* DIRECTIONS *
Would you write out the entries again, exactly as they are, but without images?
....
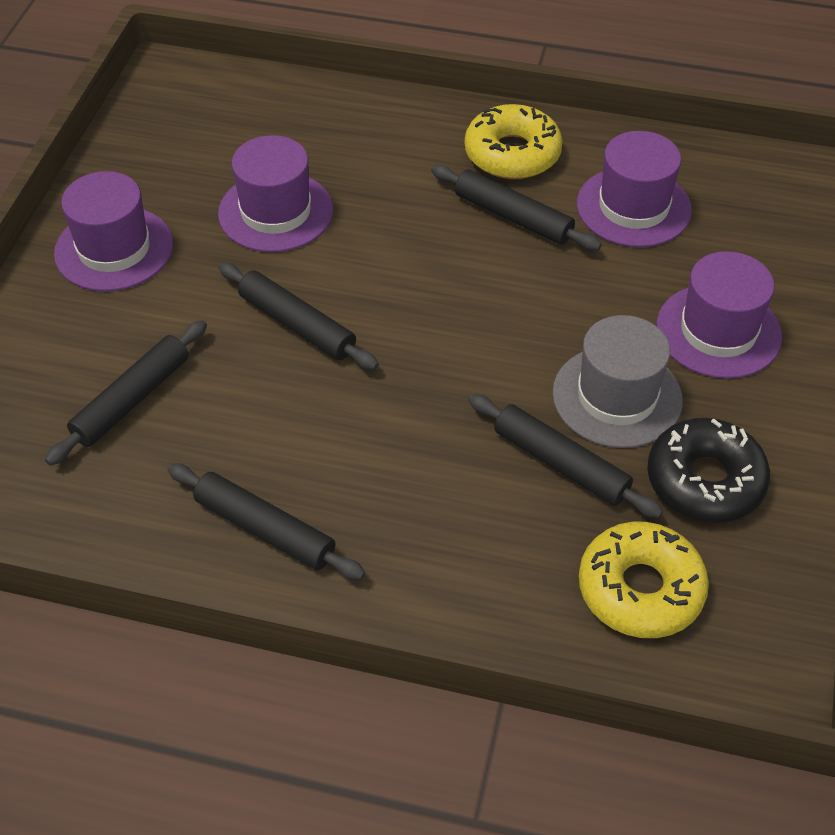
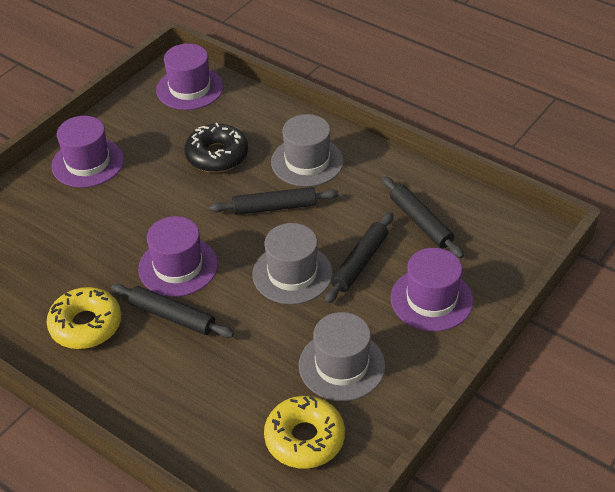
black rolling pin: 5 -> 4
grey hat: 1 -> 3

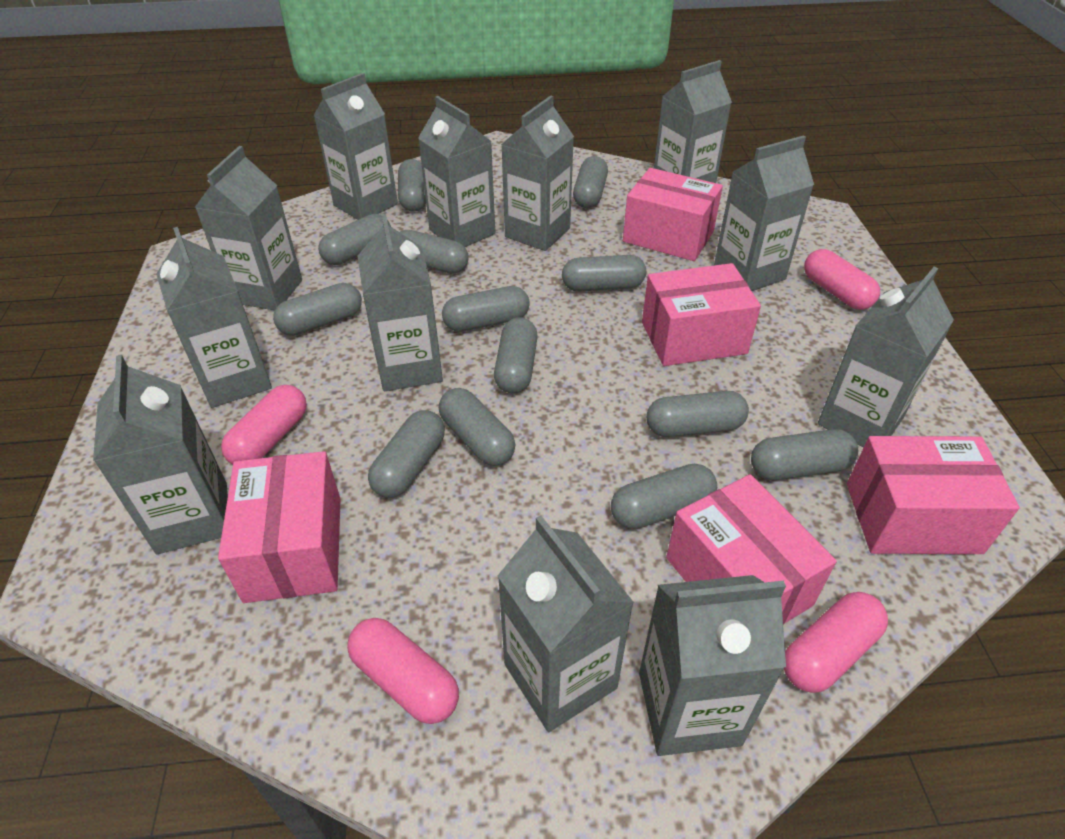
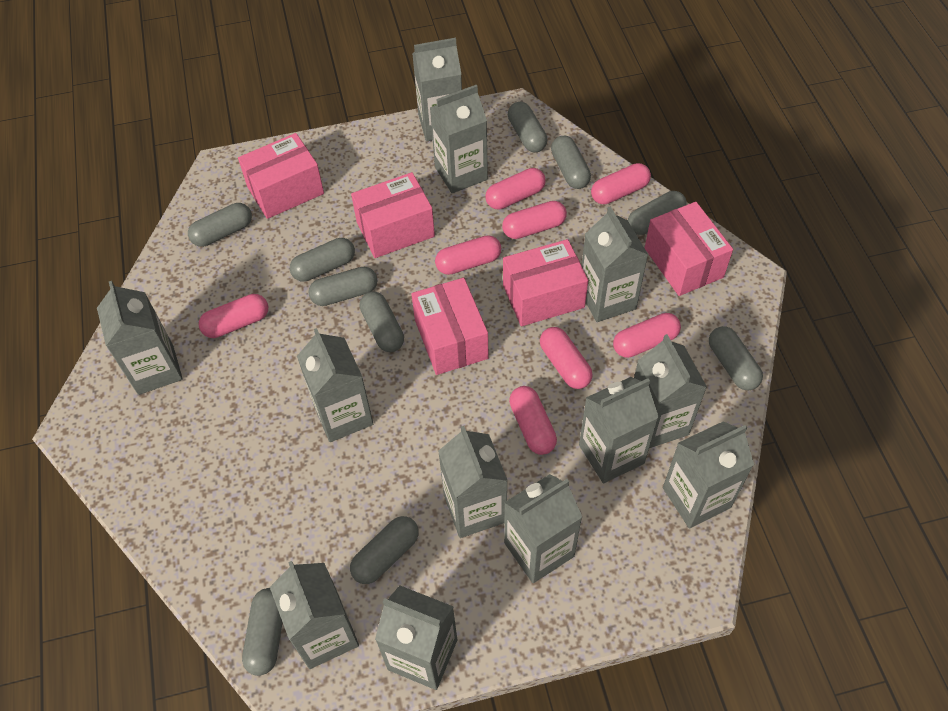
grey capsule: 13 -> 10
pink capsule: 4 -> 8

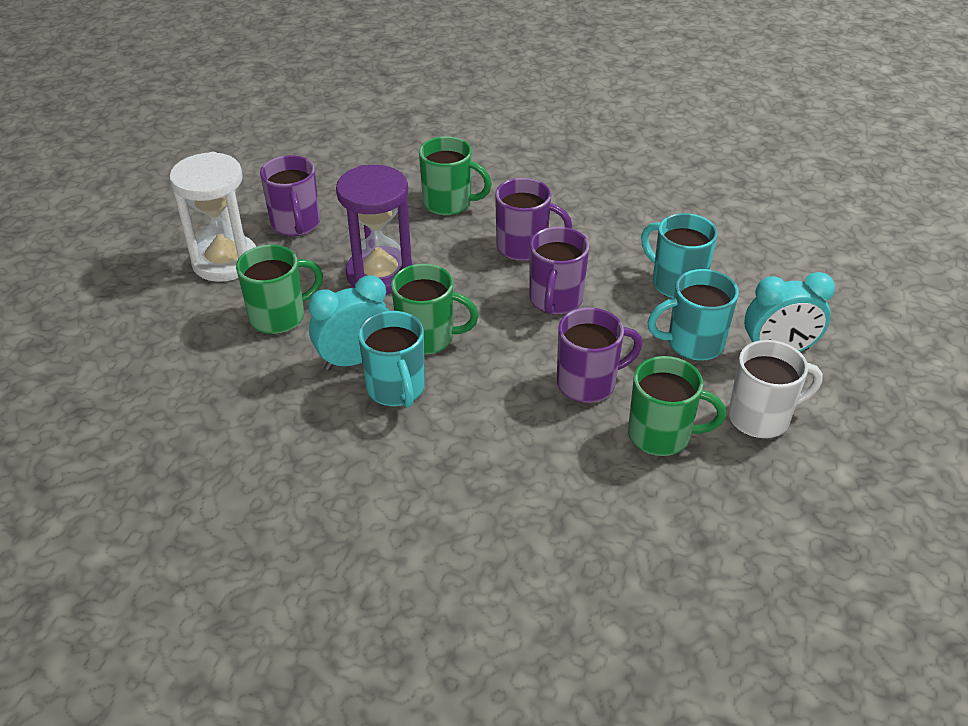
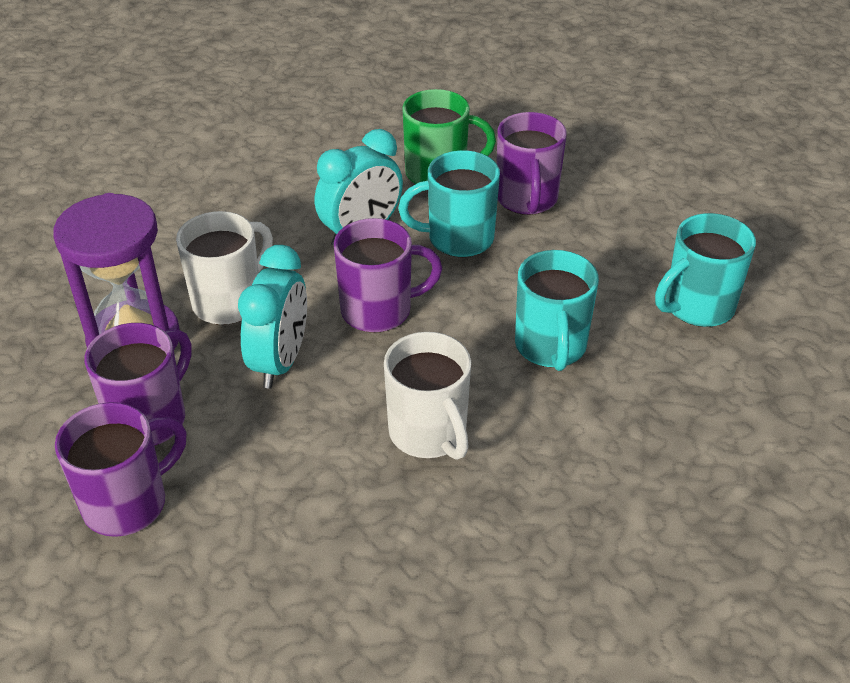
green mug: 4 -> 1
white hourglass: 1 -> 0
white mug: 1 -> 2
....
* TASK RESPONSE *
black rolling pin: 5 -> 4
grey hat: 1 -> 3

grey capsule: 13 -> 10
pink capsule: 4 -> 8

green mug: 4 -> 1
white hourglass: 1 -> 0
white mug: 1 -> 2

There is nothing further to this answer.